What is needed: Repeat the following entries verbatim, apart from the pictures.

# # # # #

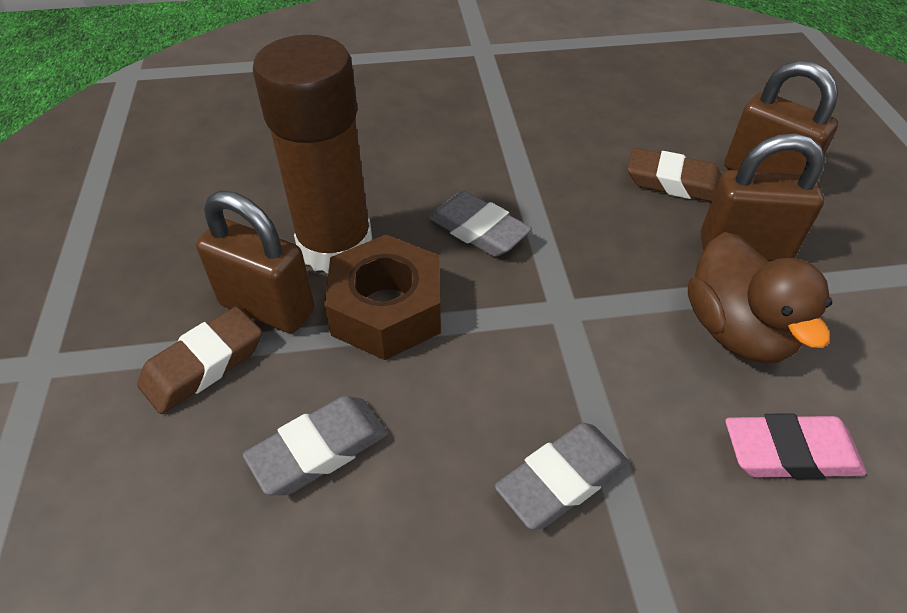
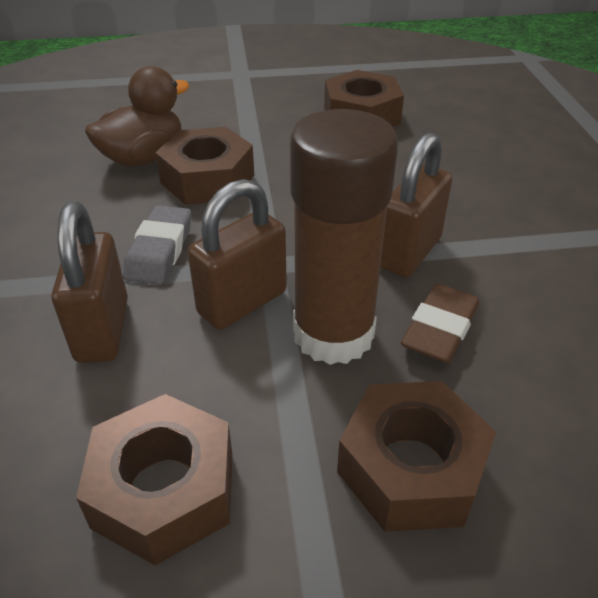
brown eraser: 2 -> 1
brown nut: 1 -> 4
grey eraser: 3 -> 1
pink eraser: 1 -> 0

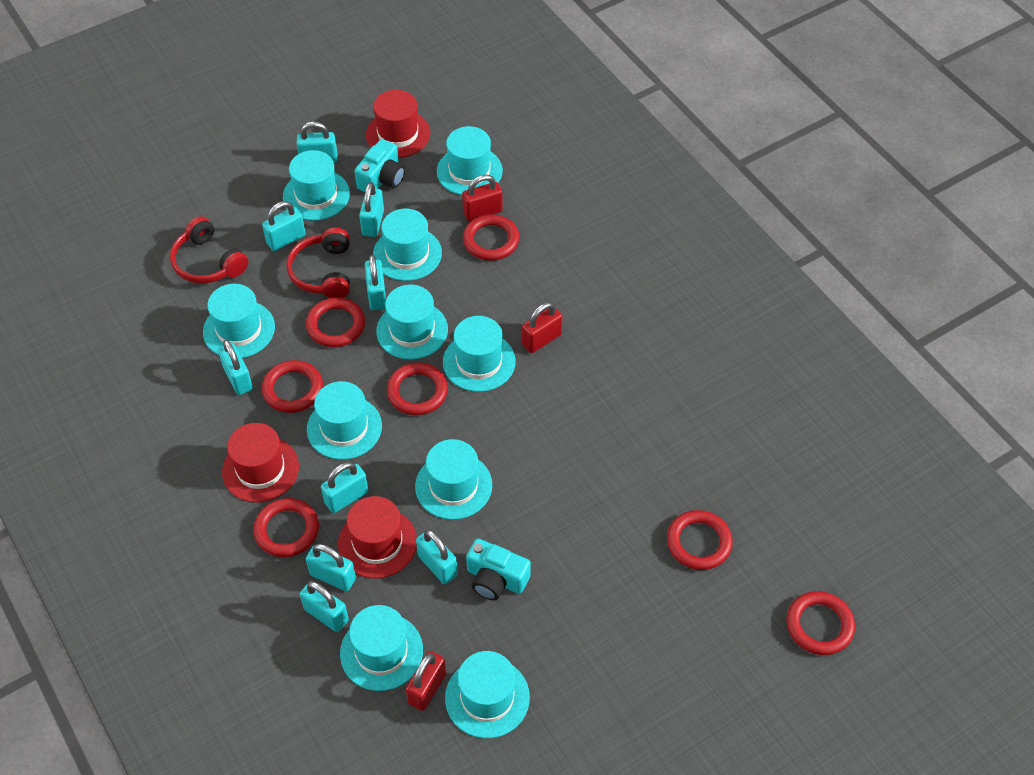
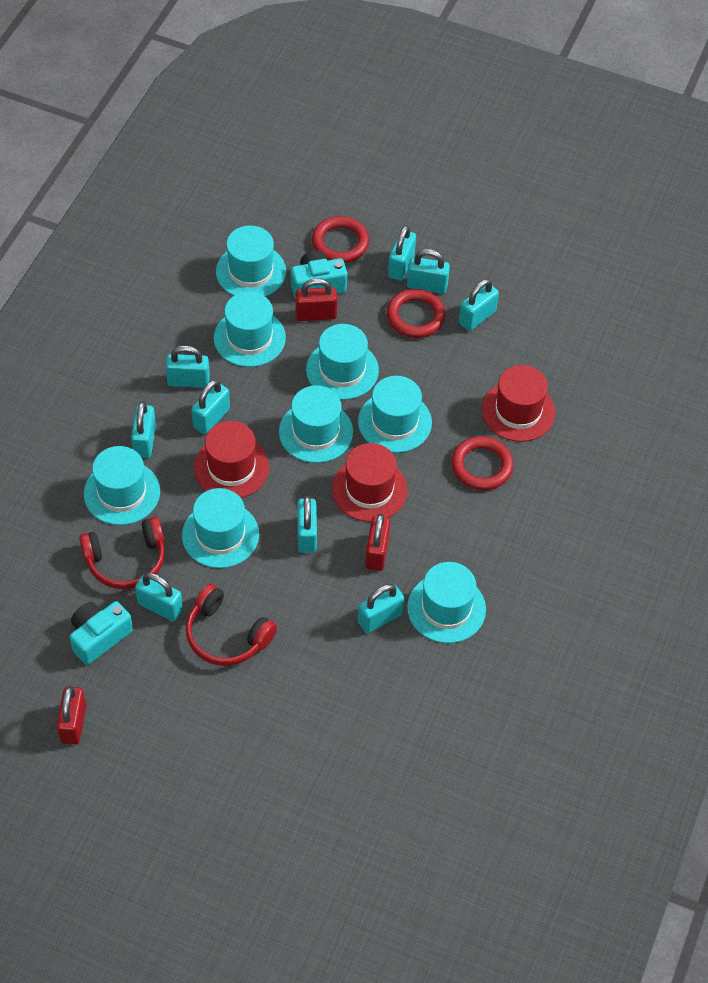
red ring: 7 -> 3
turquoise hat: 10 -> 8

# # # # #

Solution to the problem:
brown eraser: 2 -> 1
brown nut: 1 -> 4
grey eraser: 3 -> 1
pink eraser: 1 -> 0

red ring: 7 -> 3
turquoise hat: 10 -> 8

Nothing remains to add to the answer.